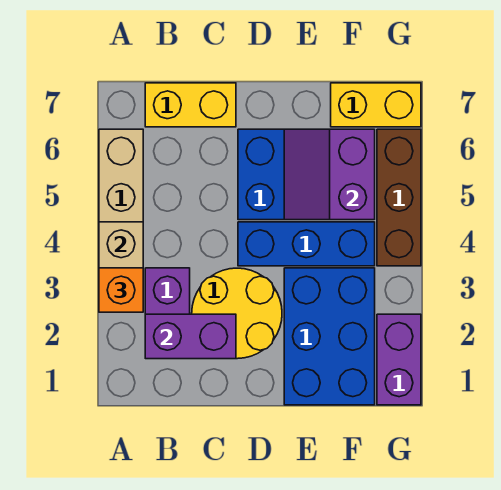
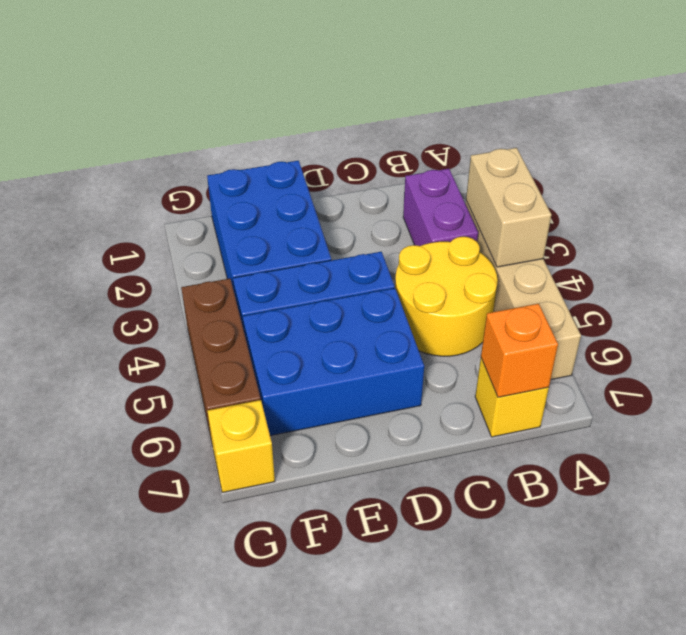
orange 1x1 brick [99,268,143,312] -> orange 1x1 brick moved to [481,304,558,397]
purple 1x2 brick [145,314,236,359] -> none
yellow 1x2 brick [145,83,236,127] -> yellow 1x1 brick [475,359,549,437]
yellow 2x2 round brick [192,268,282,359] -> yellow 2x2 round brick moved to [395,237,498,356]
purple 2x2 slope [284,129,375,220] -> none
yellow 1x2 brick [331,83,421,127] -> yellow 1x1 brick [207,400,275,493]
purple 1x2 brick [377,314,421,405] -> none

.....

▸ **WHAT THE TASK REQUIRES**: From the records above, pull every line that has the string "moved" and copy it.

▸ **RESULT**:
orange 1x1 brick [99,268,143,312] -> orange 1x1 brick moved to [481,304,558,397]
yellow 2x2 round brick [192,268,282,359] -> yellow 2x2 round brick moved to [395,237,498,356]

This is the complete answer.